ACTIVITY:
Transcribe the data exactly, pictures excluded.

(SUPPLIED INFORMATION begins)

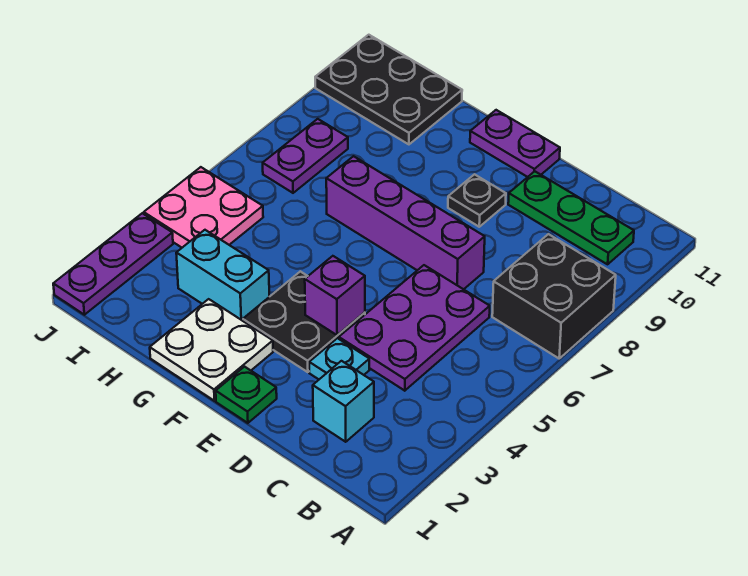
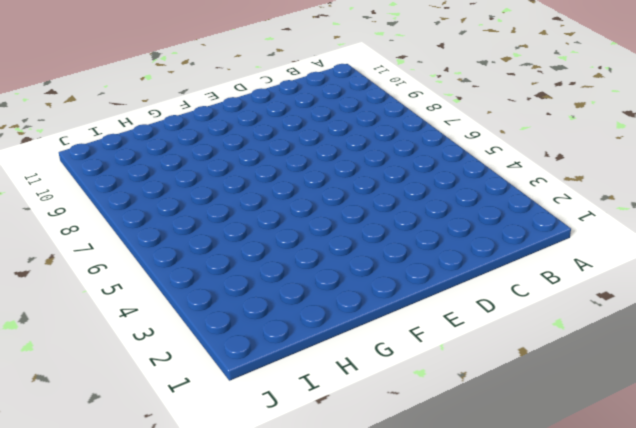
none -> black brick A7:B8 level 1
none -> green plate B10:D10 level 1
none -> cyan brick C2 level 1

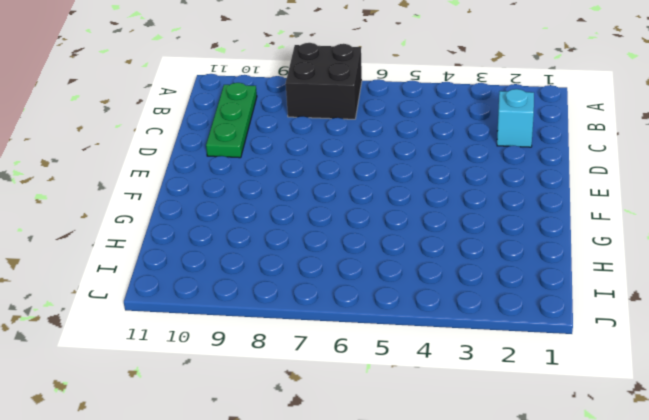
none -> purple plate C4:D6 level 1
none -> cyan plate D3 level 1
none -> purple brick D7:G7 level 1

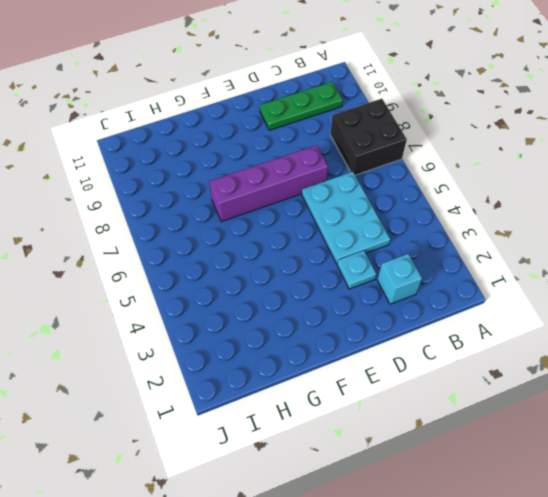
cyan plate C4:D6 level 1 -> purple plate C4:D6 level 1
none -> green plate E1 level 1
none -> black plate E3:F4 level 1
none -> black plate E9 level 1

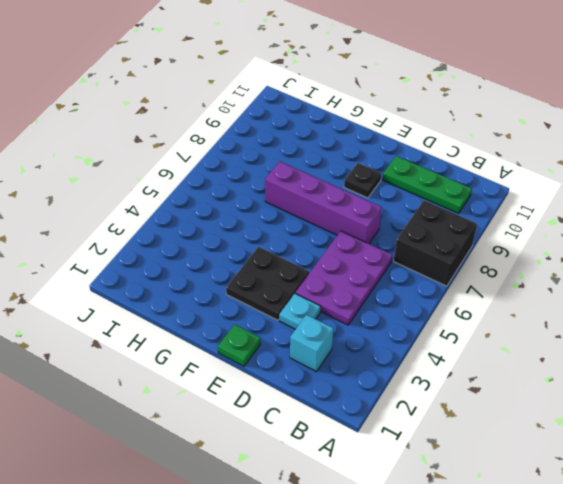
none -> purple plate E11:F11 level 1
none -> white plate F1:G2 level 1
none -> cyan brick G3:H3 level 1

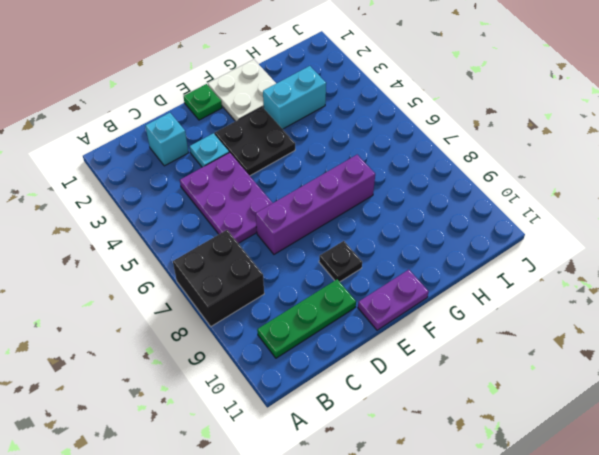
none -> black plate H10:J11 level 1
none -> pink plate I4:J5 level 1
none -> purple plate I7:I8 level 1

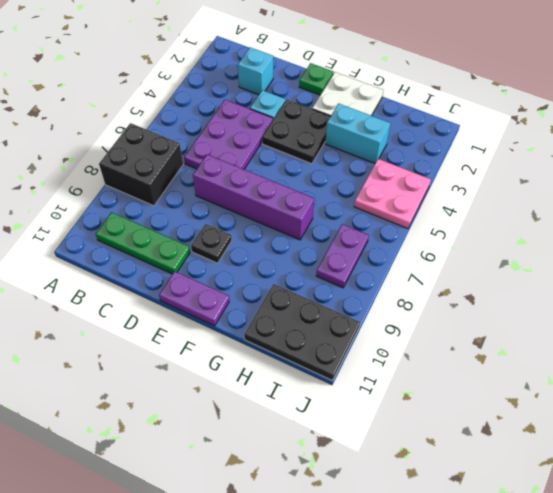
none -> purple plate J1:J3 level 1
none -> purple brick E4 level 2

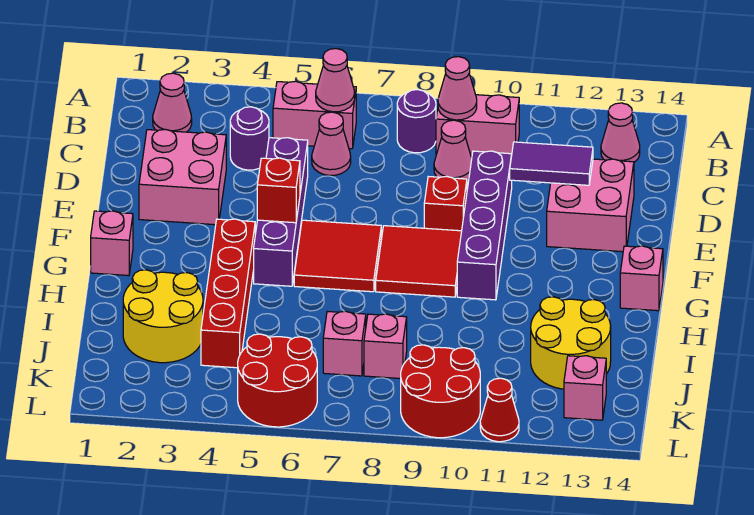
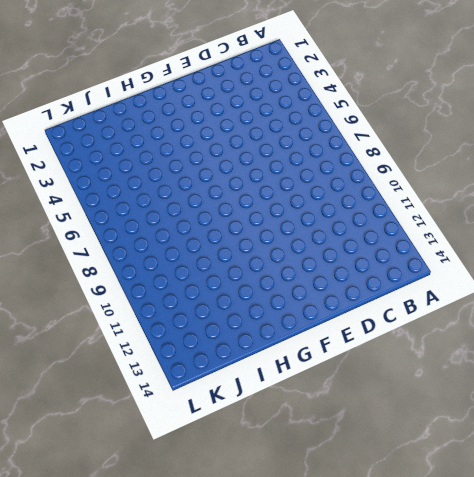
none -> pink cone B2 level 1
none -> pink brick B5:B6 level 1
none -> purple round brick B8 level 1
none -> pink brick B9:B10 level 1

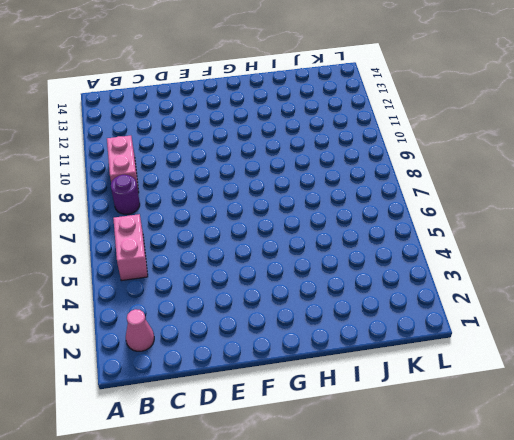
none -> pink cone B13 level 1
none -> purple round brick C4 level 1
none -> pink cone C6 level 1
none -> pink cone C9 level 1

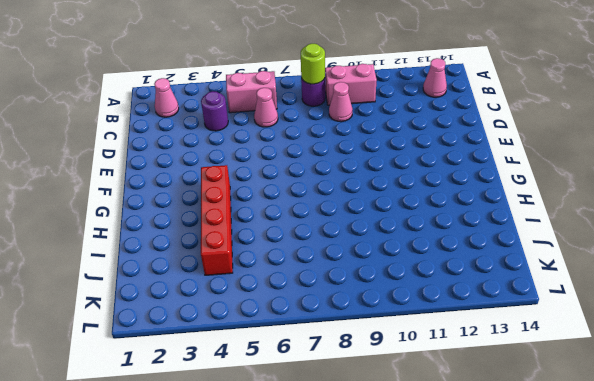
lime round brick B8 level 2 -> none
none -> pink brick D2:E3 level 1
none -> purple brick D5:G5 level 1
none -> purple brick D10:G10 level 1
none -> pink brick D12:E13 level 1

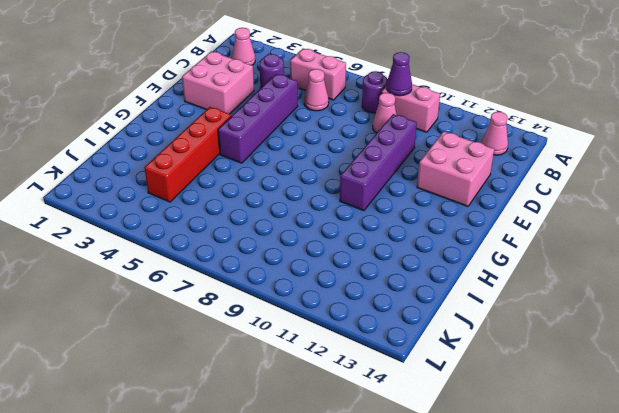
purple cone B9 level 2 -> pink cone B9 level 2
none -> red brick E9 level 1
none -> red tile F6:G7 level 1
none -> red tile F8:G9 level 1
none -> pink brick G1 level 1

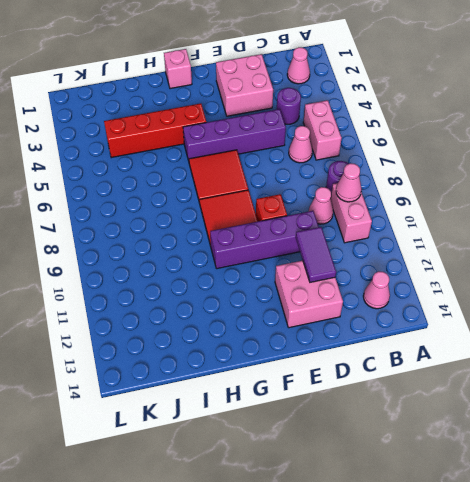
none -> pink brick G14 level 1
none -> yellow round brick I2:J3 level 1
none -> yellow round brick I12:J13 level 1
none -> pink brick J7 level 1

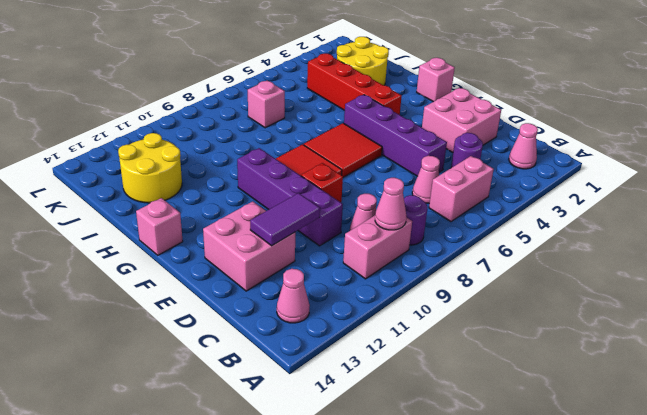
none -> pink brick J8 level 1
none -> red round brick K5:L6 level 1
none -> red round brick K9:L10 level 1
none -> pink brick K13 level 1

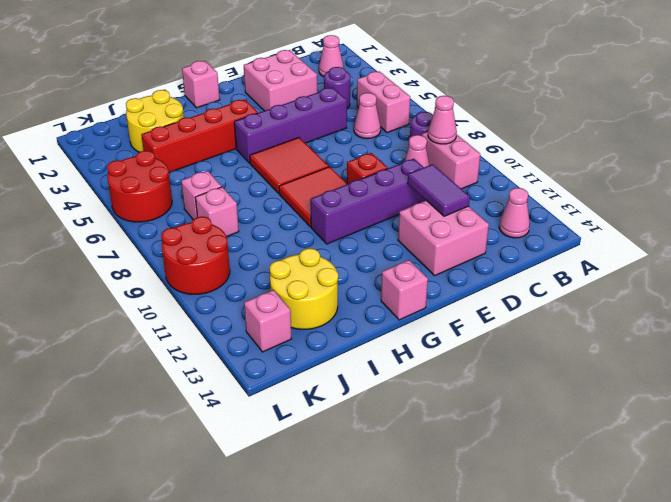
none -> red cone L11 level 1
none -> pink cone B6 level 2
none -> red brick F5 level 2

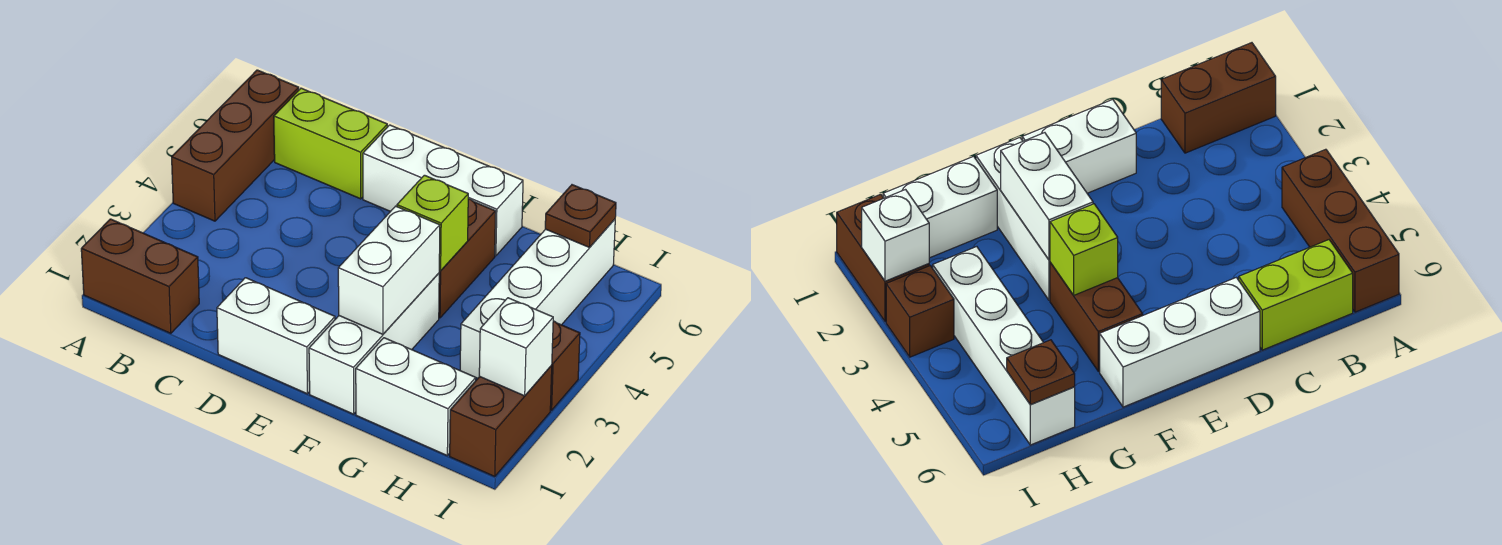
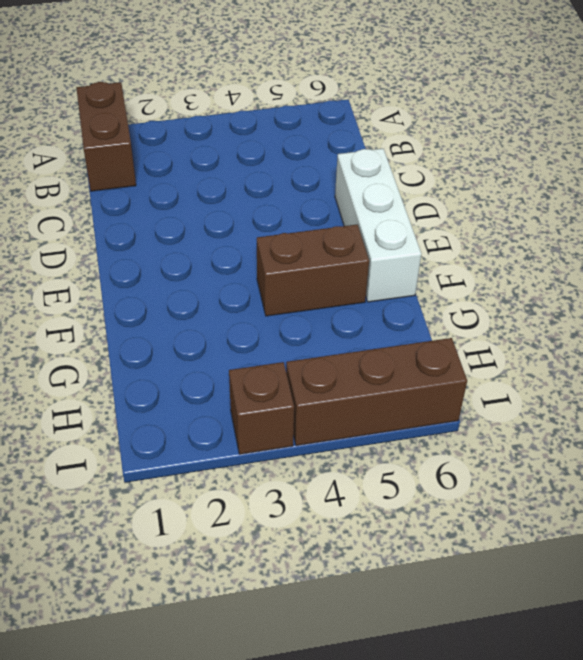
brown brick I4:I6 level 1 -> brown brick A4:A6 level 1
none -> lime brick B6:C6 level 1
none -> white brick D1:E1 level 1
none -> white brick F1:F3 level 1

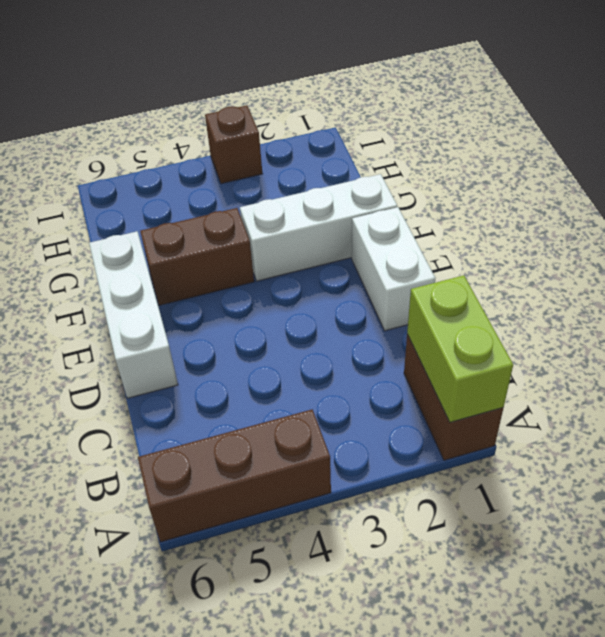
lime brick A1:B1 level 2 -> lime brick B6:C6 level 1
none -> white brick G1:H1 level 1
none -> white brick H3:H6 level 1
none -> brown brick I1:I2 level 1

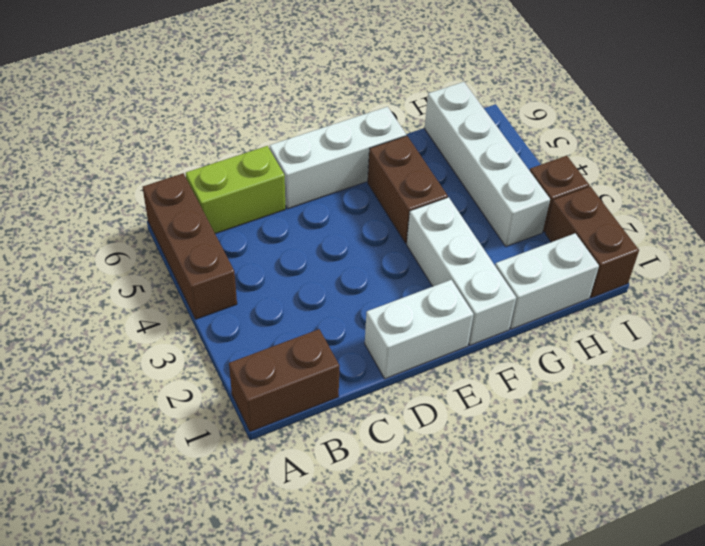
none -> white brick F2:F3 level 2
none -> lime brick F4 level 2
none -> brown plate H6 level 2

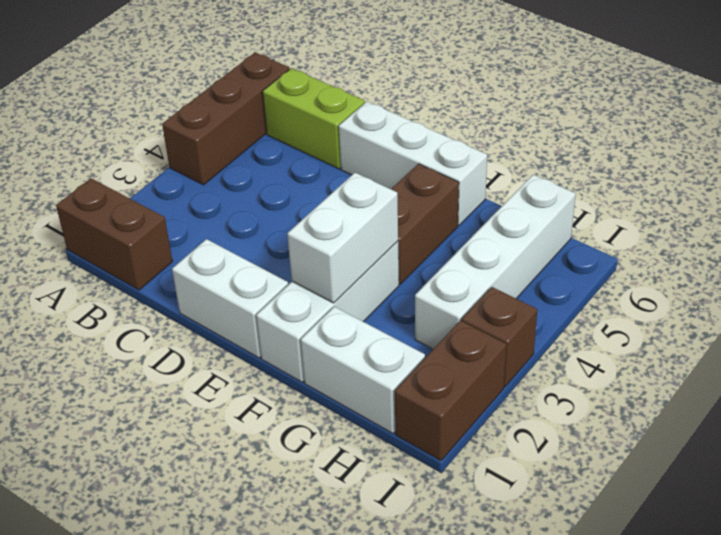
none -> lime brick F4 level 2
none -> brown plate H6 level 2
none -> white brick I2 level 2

(SUPPLIED INFORMATION ends)

OUTPUT BELOW:
none -> black brick A7:B8 level 1
none -> green plate B10:D10 level 1
none -> cyan brick C2 level 1

none -> purple plate C4:D6 level 1
none -> cyan plate D3 level 1
none -> purple brick D7:G7 level 1

cyan plate C4:D6 level 1 -> purple plate C4:D6 level 1
none -> green plate E1 level 1
none -> black plate E3:F4 level 1
none -> black plate E9 level 1

none -> purple plate E11:F11 level 1
none -> white plate F1:G2 level 1
none -> cyan brick G3:H3 level 1

none -> black plate H10:J11 level 1
none -> pink plate I4:J5 level 1
none -> purple plate I7:I8 level 1

none -> purple plate J1:J3 level 1
none -> purple brick E4 level 2

none -> pink cone B2 level 1
none -> pink brick B5:B6 level 1
none -> purple round brick B8 level 1
none -> pink brick B9:B10 level 1

none -> pink cone B13 level 1
none -> purple round brick C4 level 1
none -> pink cone C6 level 1
none -> pink cone C9 level 1

lime round brick B8 level 2 -> none
none -> pink brick D2:E3 level 1
none -> purple brick D5:G5 level 1
none -> purple brick D10:G10 level 1
none -> pink brick D12:E13 level 1

purple cone B9 level 2 -> pink cone B9 level 2
none -> red brick E9 level 1
none -> red tile F6:G7 level 1
none -> red tile F8:G9 level 1
none -> pink brick G1 level 1

none -> pink brick G14 level 1
none -> yellow round brick I2:J3 level 1
none -> yellow round brick I12:J13 level 1
none -> pink brick J7 level 1

none -> pink brick J8 level 1
none -> red round brick K5:L6 level 1
none -> red round brick K9:L10 level 1
none -> pink brick K13 level 1

none -> red cone L11 level 1
none -> pink cone B6 level 2
none -> red brick F5 level 2

brown brick I4:I6 level 1 -> brown brick A4:A6 level 1
none -> lime brick B6:C6 level 1
none -> white brick D1:E1 level 1
none -> white brick F1:F3 level 1

lime brick A1:B1 level 2 -> lime brick B6:C6 level 1
none -> white brick G1:H1 level 1
none -> white brick H3:H6 level 1
none -> brown brick I1:I2 level 1

none -> white brick F2:F3 level 2
none -> lime brick F4 level 2
none -> brown plate H6 level 2

none -> lime brick F4 level 2
none -> brown plate H6 level 2
none -> white brick I2 level 2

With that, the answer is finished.